◆ Extracted records:
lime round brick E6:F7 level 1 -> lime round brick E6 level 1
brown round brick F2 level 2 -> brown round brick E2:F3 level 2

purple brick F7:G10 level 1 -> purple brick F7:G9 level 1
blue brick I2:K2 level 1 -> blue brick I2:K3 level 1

==

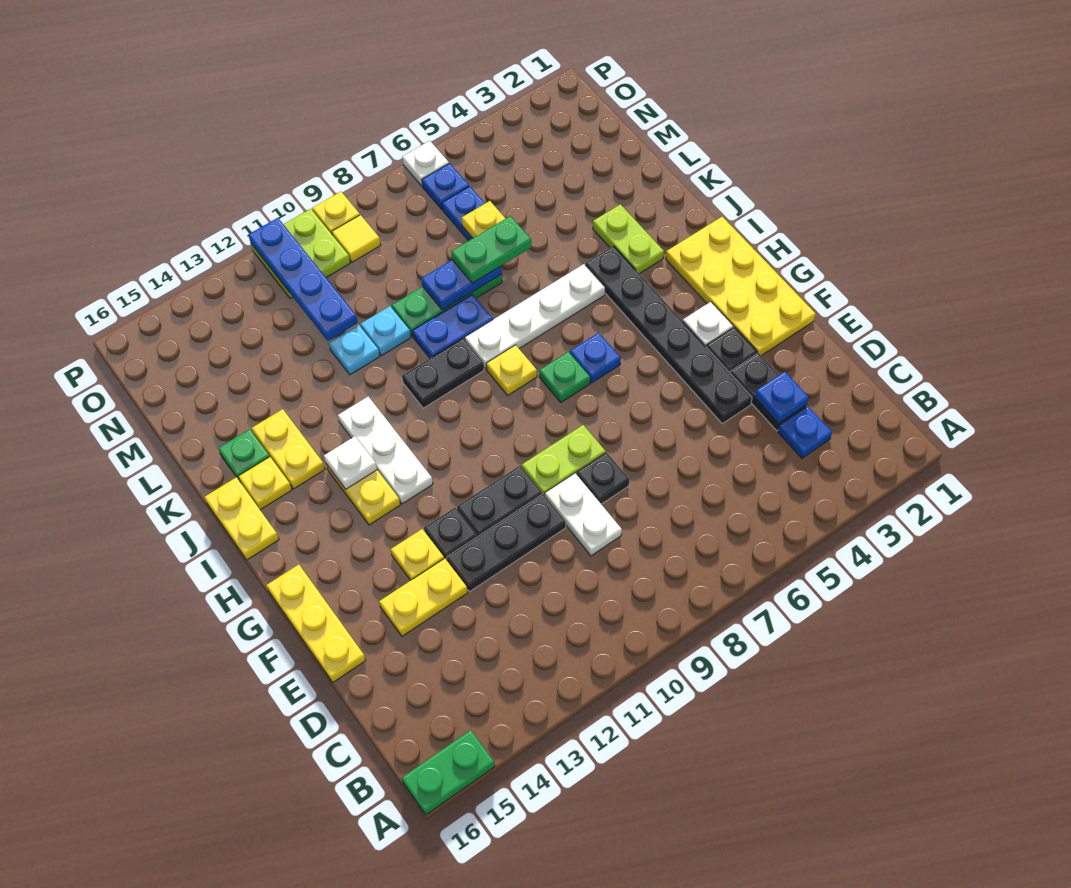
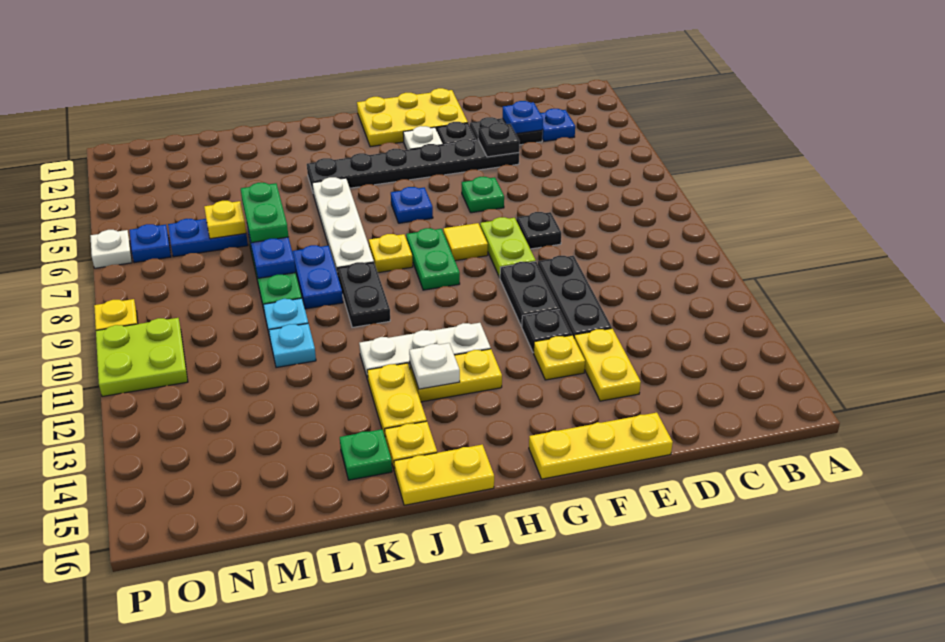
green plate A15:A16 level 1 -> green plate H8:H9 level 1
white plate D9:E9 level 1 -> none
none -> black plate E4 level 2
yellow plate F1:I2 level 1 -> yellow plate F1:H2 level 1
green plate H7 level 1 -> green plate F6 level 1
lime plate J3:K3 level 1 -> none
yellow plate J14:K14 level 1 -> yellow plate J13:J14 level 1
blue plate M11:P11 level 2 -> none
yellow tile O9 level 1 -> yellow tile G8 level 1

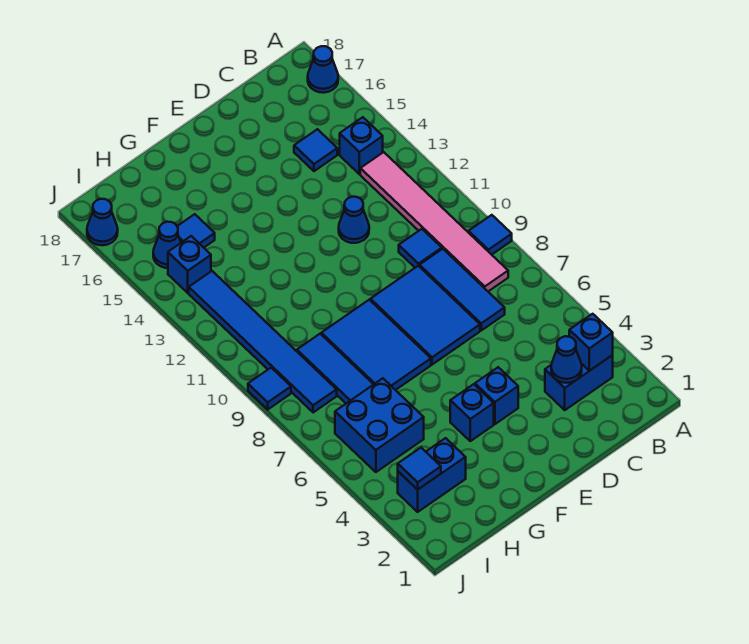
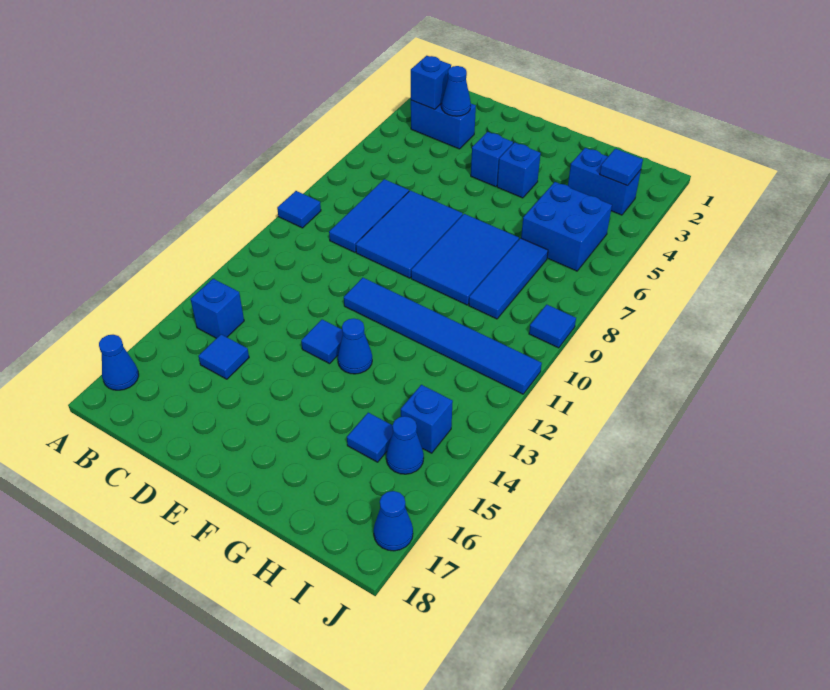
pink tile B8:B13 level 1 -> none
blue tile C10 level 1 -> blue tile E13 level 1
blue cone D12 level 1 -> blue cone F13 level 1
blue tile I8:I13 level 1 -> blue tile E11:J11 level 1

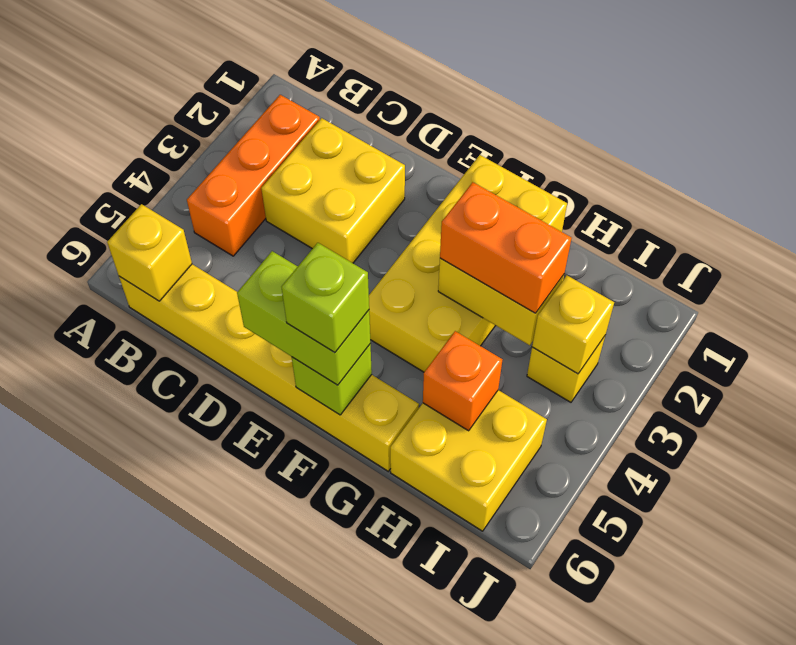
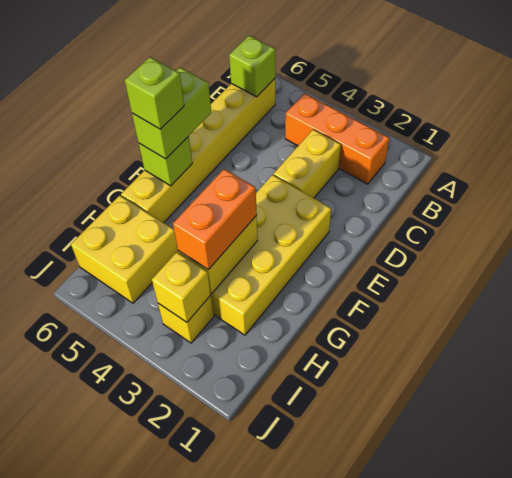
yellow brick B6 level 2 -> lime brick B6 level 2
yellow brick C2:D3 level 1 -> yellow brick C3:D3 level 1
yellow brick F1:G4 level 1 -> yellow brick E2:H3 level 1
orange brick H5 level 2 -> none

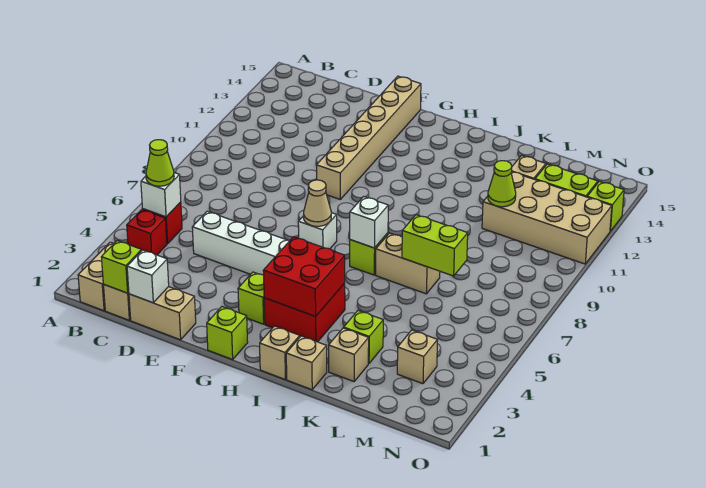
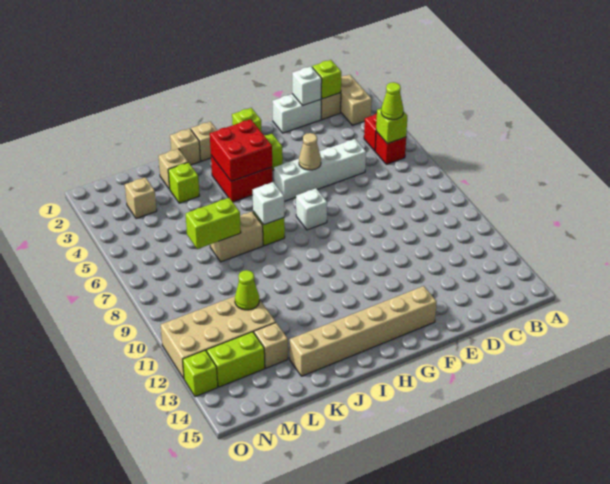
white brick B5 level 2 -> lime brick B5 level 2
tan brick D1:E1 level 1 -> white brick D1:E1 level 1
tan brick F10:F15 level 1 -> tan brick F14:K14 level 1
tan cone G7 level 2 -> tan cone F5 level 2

◆ What you have to do: Within the listing above, the stretch from the line with "yellow brick F1:G4" down to the line with "tan cone G7 level 2 -> tan cone F5 level 2" is to be given again exactly, end lines included and pictures excluded.

◆ Task output:
yellow brick F1:G4 level 1 -> yellow brick E2:H3 level 1
orange brick H5 level 2 -> none

white brick B5 level 2 -> lime brick B5 level 2
tan brick D1:E1 level 1 -> white brick D1:E1 level 1
tan brick F10:F15 level 1 -> tan brick F14:K14 level 1
tan cone G7 level 2 -> tan cone F5 level 2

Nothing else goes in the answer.